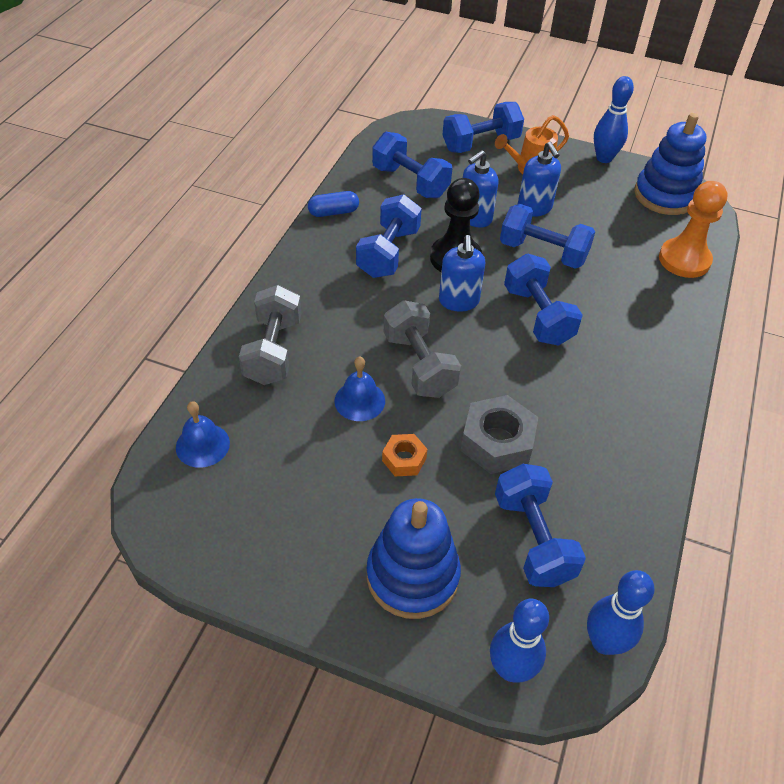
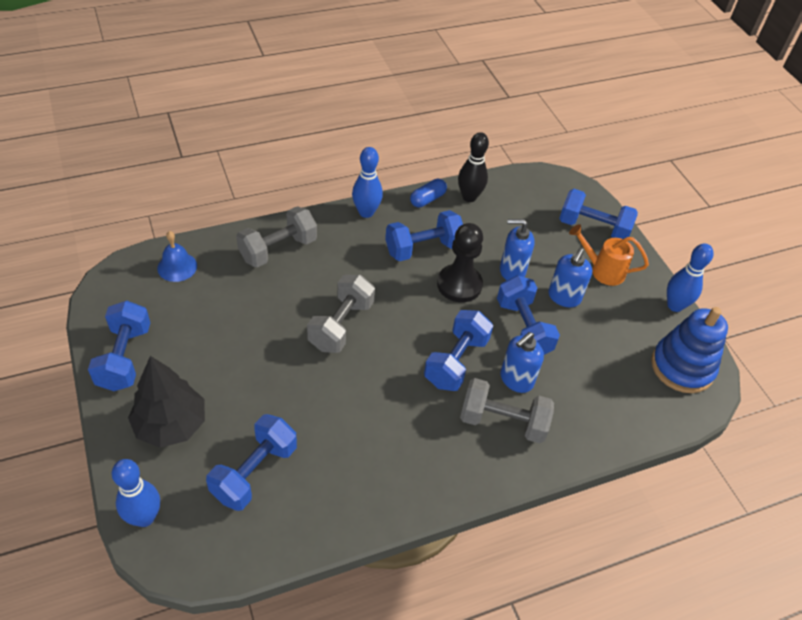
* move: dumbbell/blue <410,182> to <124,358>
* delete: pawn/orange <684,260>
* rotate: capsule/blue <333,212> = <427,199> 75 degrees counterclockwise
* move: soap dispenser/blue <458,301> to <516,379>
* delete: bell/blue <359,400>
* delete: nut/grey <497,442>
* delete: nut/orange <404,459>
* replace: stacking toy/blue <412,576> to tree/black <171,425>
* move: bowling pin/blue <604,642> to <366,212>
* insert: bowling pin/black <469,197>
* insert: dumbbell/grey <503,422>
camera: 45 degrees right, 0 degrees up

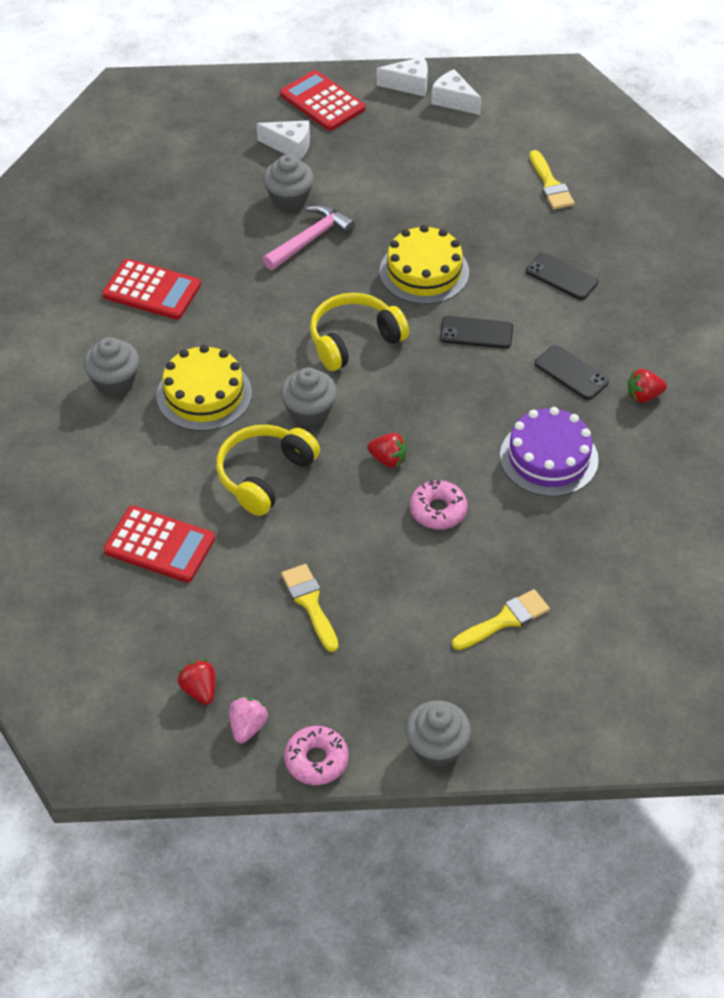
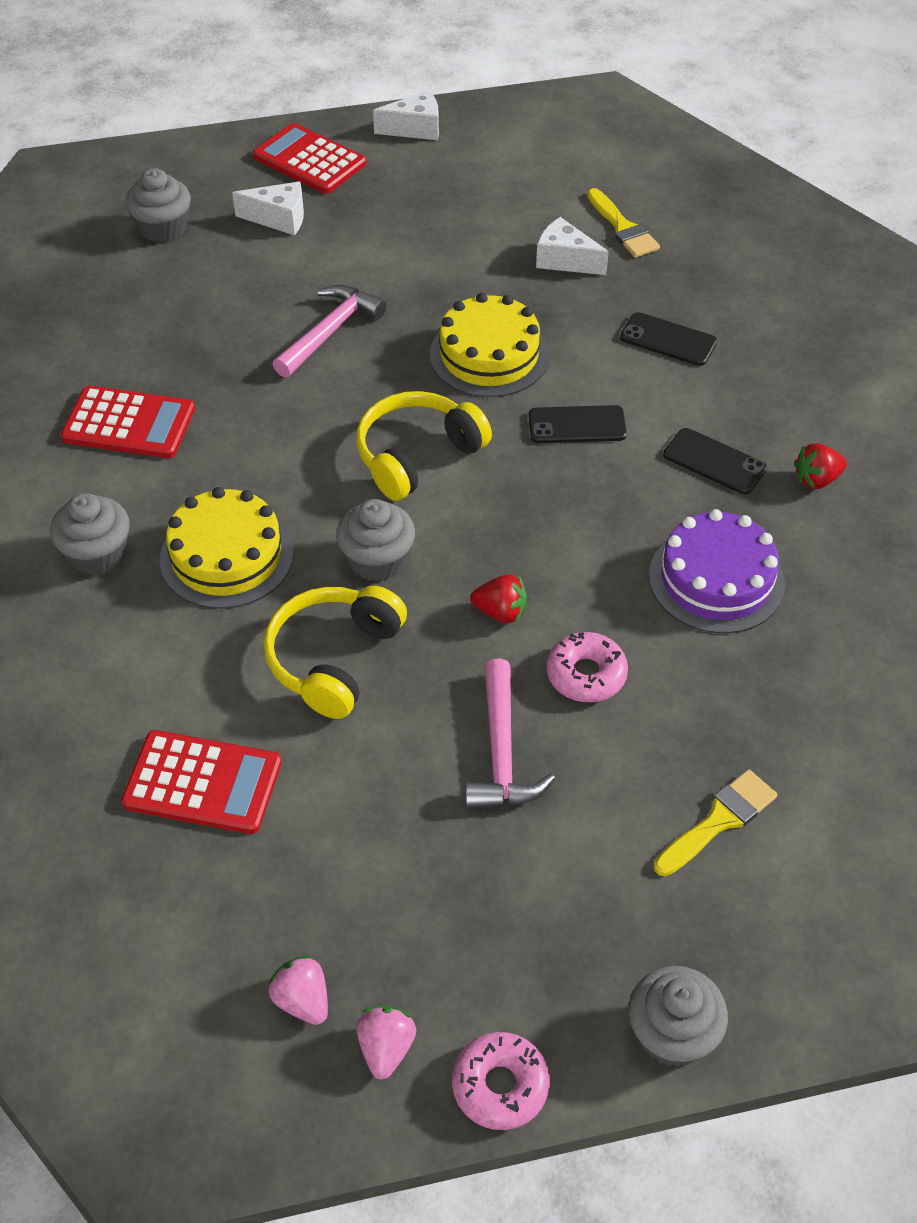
* move: cheese/white <453,101> to <565,260>
* move: cupcake/grey <289,198> to <163,228>
* delete: brush/yellow <310,603>
* recolor: strawberry/red <199,690> to strawberry/pink <302,1000>
* insert: hammer/pink <501,752>
camera: 10 degrees left, 0 degrees up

Exercise objective: Using the records above, report the count of lines holding "orange" and nothing else.

Answer to the exercise: 2